Exercise: Lines below starting with the line with "camera: 70 degrees right, 5 degrees down" and going on through the line with "none -> brown bottle [421,416,456,491]" must be output exactly; the rest of the records must be left out.

Supplied records:
══════

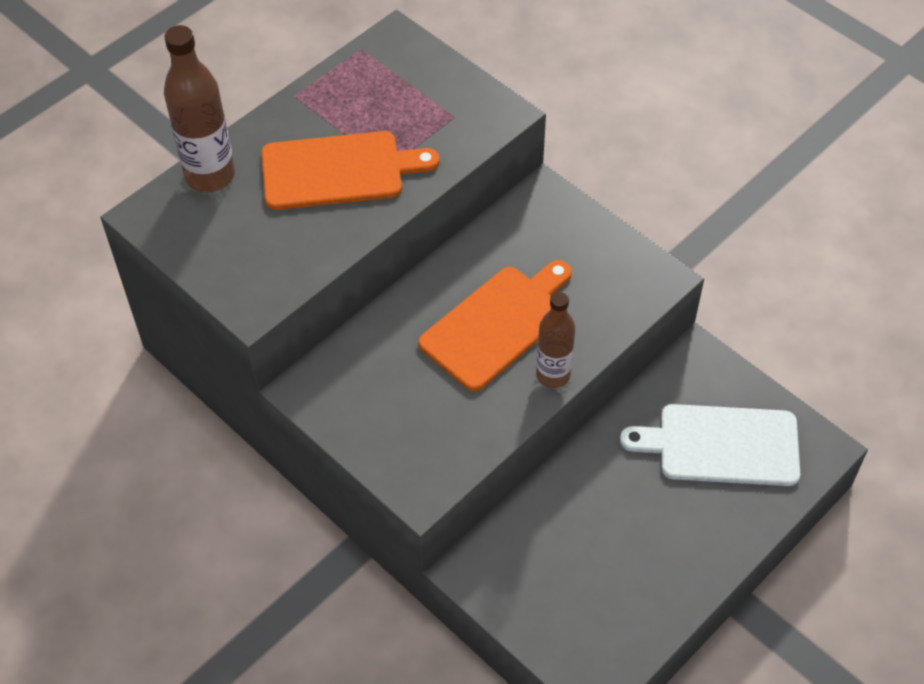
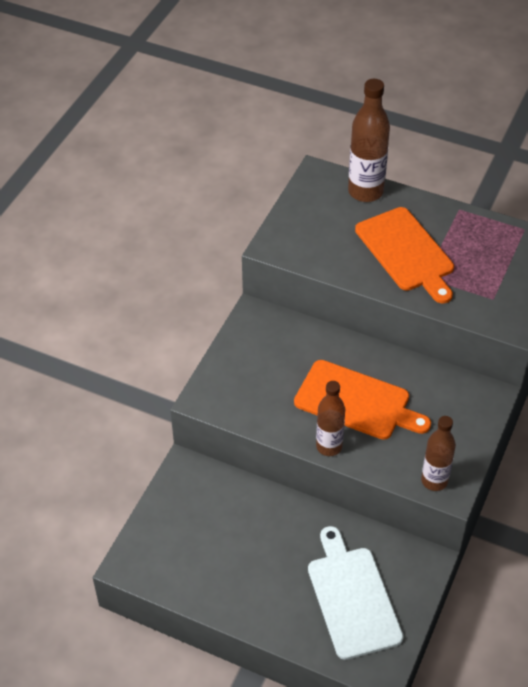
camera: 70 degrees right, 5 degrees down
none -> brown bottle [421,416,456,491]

══════

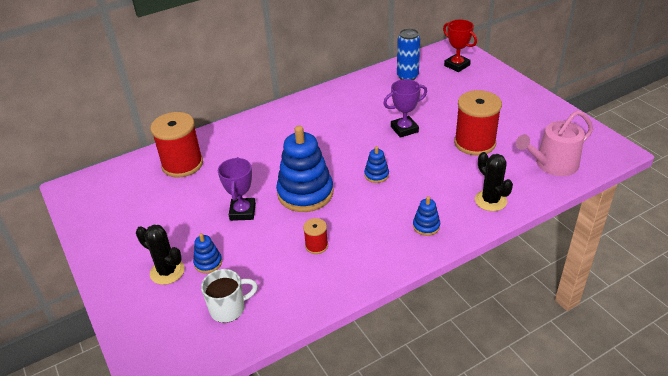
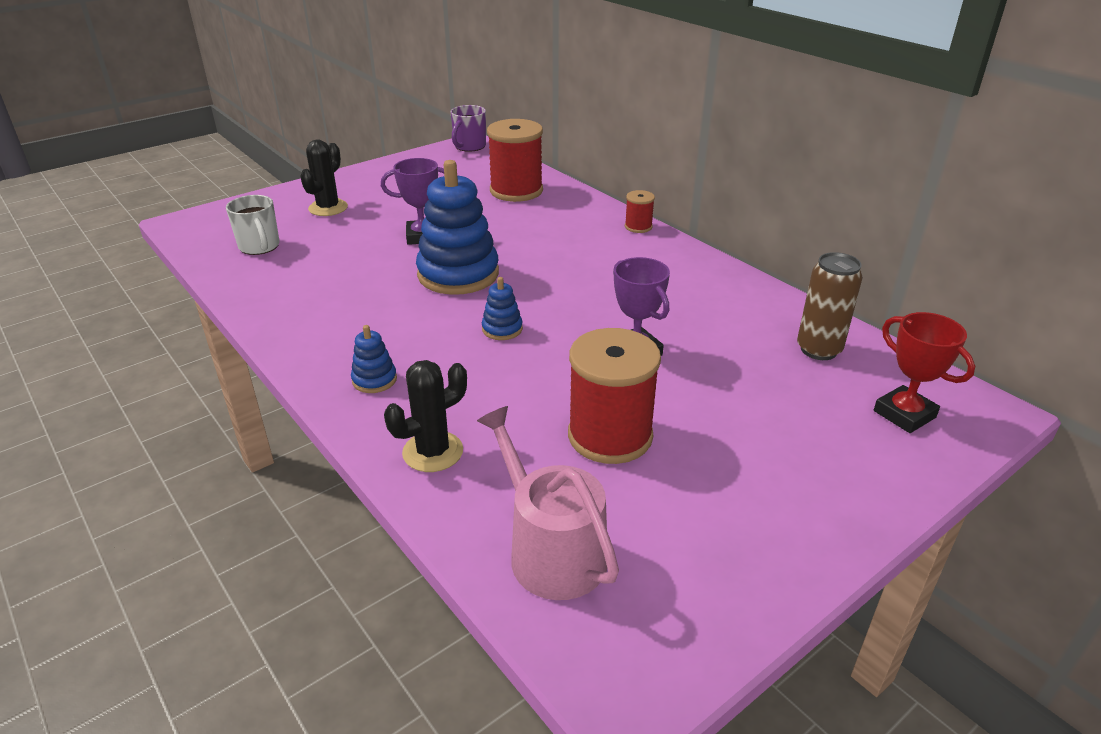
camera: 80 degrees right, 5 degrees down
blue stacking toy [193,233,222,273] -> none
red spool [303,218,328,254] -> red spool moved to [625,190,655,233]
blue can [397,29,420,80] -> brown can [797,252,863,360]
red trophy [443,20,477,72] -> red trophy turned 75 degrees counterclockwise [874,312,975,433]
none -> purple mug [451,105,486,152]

══════

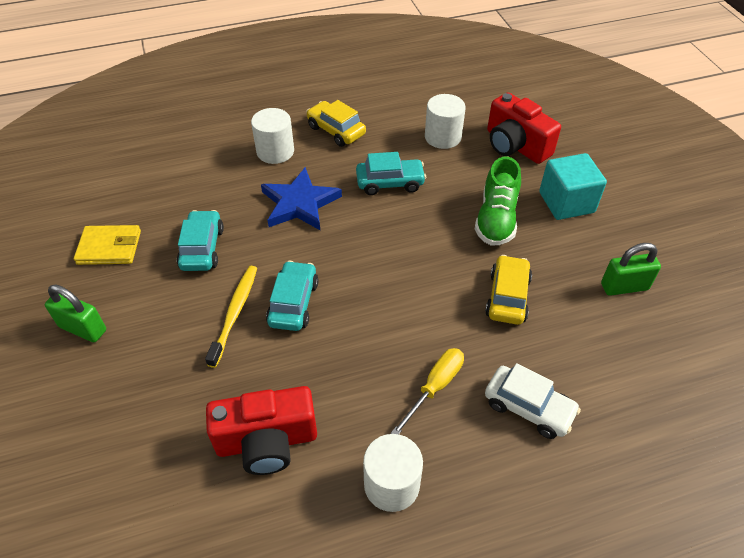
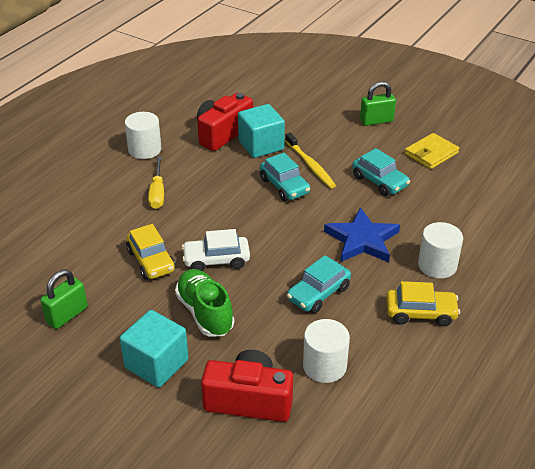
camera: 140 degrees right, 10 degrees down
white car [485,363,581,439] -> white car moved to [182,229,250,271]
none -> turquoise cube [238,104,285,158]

══════

Result for this task:
camera: 70 degrees right, 5 degrees down
none -> brown bottle [421,416,456,491]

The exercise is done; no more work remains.